• [WHAT IS BEING ASKED]: The required output is the stretch from the line containing "(227, 193) = (334, 249): blue" through the line containing "(559, 559) = (580, 423): purple" in the records below, unaltered and with no pictures.
RECORDS TO PROCESS section start
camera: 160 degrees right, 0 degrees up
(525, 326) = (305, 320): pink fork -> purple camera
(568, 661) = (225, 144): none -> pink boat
RECORDS TO PROCESS section end
RECORDS TO PROCESS section start
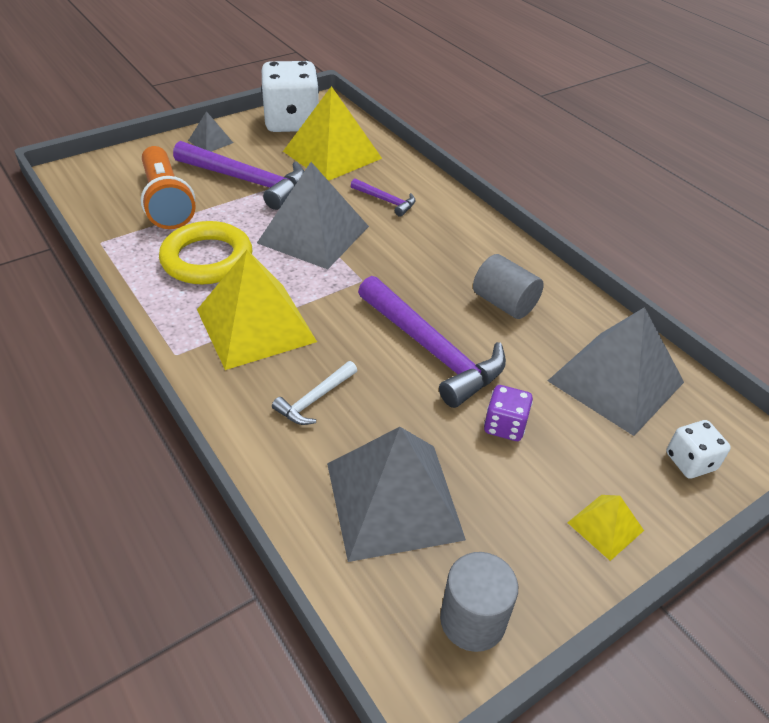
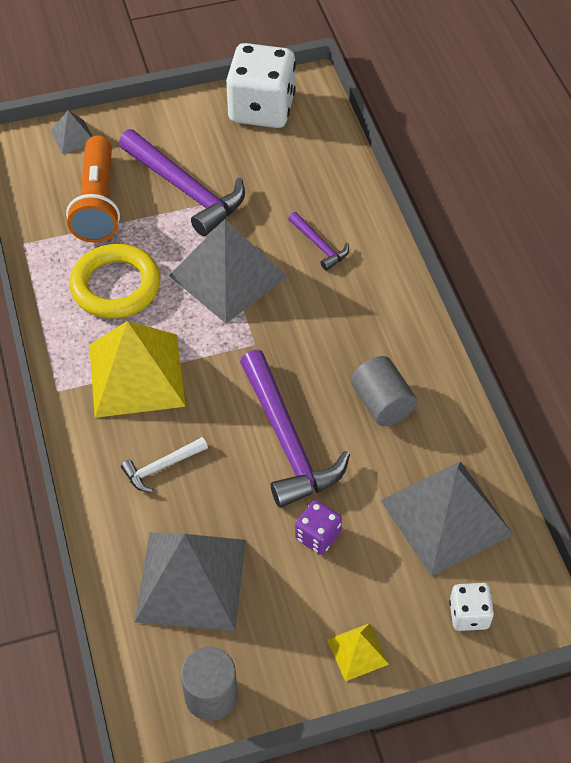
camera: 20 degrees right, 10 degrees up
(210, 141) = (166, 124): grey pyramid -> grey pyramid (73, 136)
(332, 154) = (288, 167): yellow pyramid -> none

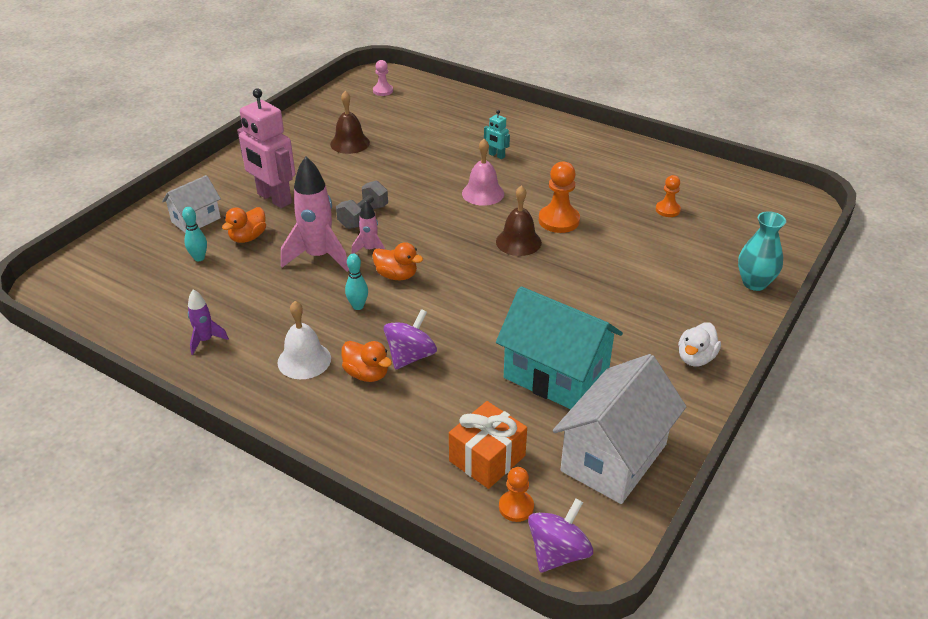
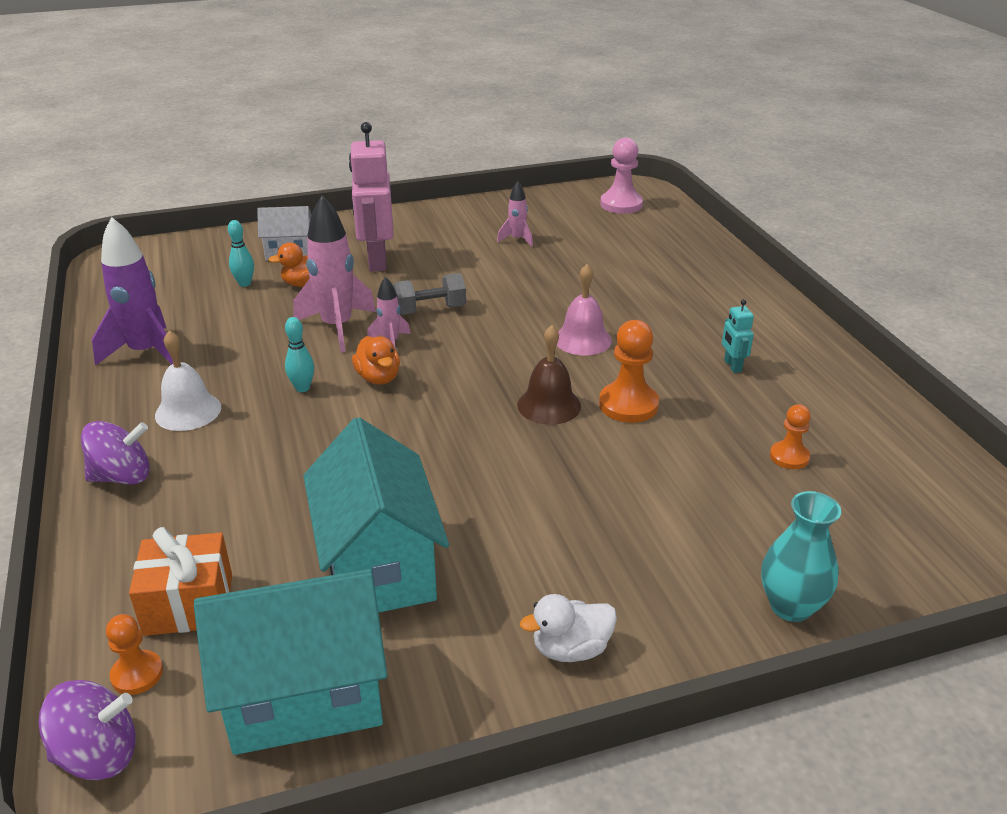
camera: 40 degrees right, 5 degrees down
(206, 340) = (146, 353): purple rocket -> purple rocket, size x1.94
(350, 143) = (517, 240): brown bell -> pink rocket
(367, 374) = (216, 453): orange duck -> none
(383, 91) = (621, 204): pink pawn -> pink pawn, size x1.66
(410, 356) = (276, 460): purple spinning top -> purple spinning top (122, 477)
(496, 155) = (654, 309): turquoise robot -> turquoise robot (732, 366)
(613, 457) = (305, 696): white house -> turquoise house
RECORDS TO PROCESS section end
RECORDS TO PROCESS section start
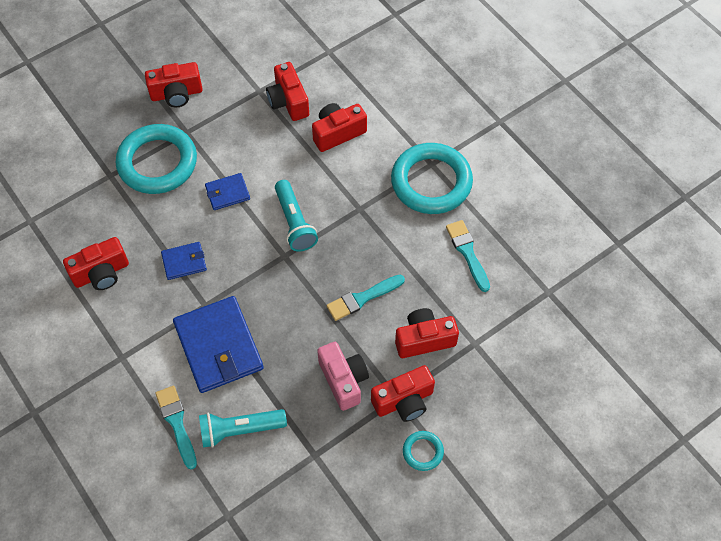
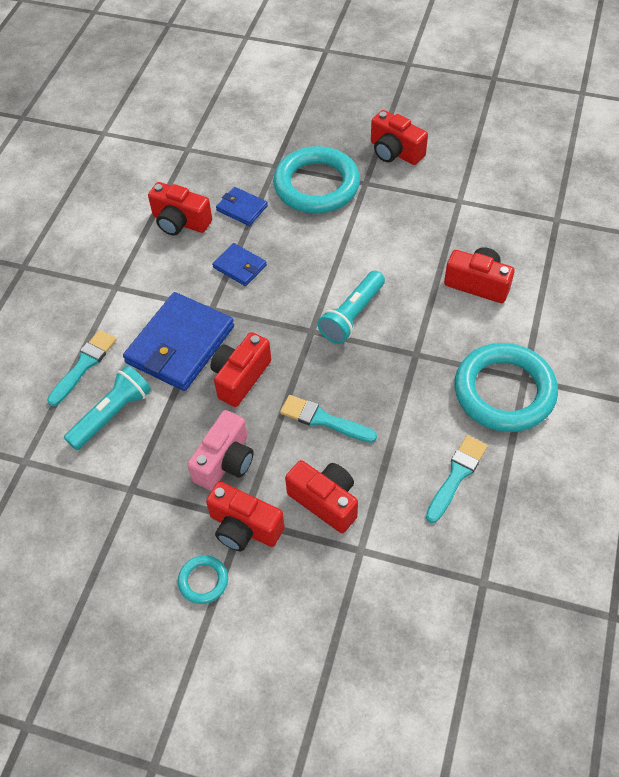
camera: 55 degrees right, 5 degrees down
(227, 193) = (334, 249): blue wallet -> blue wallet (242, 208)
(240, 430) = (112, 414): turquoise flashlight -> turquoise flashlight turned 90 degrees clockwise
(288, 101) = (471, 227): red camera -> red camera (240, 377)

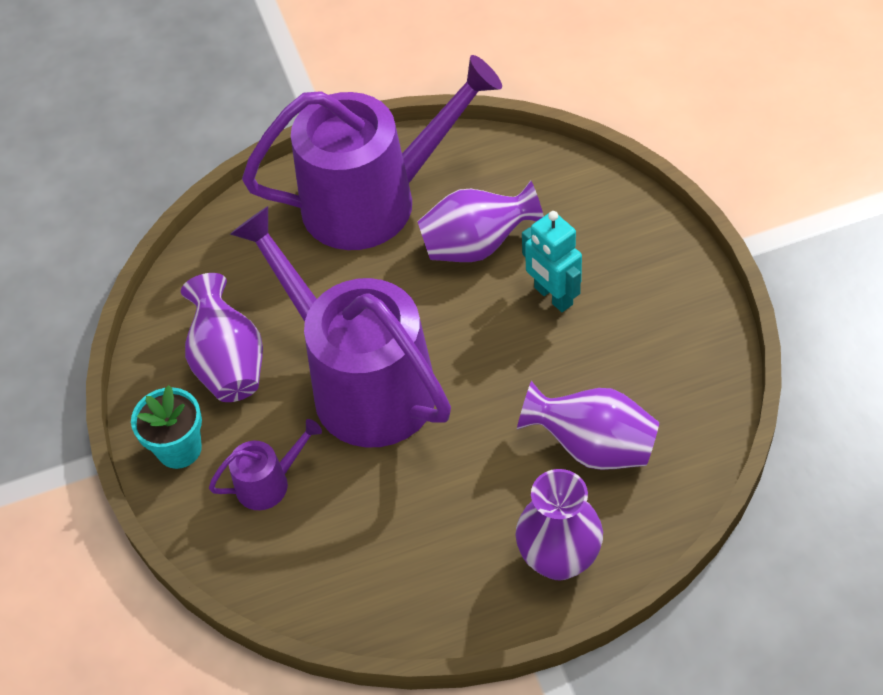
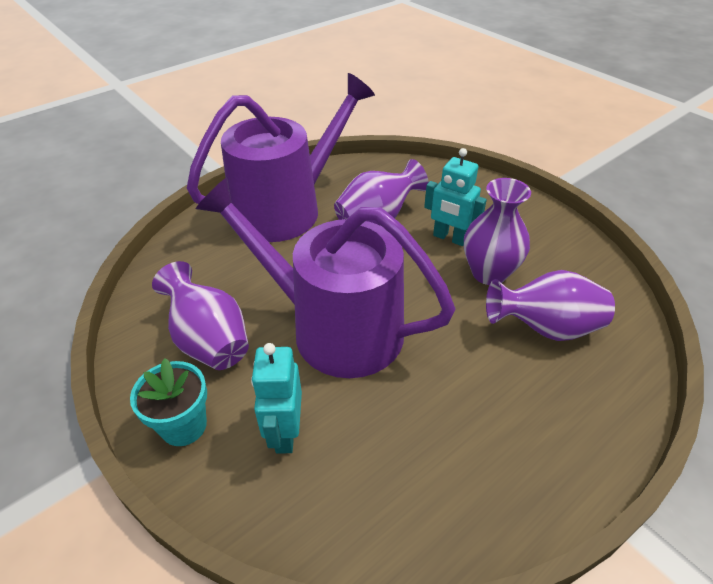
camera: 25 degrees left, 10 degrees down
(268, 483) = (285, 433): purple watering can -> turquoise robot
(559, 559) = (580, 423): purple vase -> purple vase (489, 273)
RECORDS TO PROCESS section end
• [OUTPUT OF THE EXERCISE]:
(227, 193) = (334, 249): blue wallet -> blue wallet (242, 208)
(240, 430) = (112, 414): turquoise flashlight -> turquoise flashlight turned 90 degrees clockwise
(288, 101) = (471, 227): red camera -> red camera (240, 377)

camera: 25 degrees left, 10 degrees down
(268, 483) = (285, 433): purple watering can -> turquoise robot
(559, 559) = (580, 423): purple vase -> purple vase (489, 273)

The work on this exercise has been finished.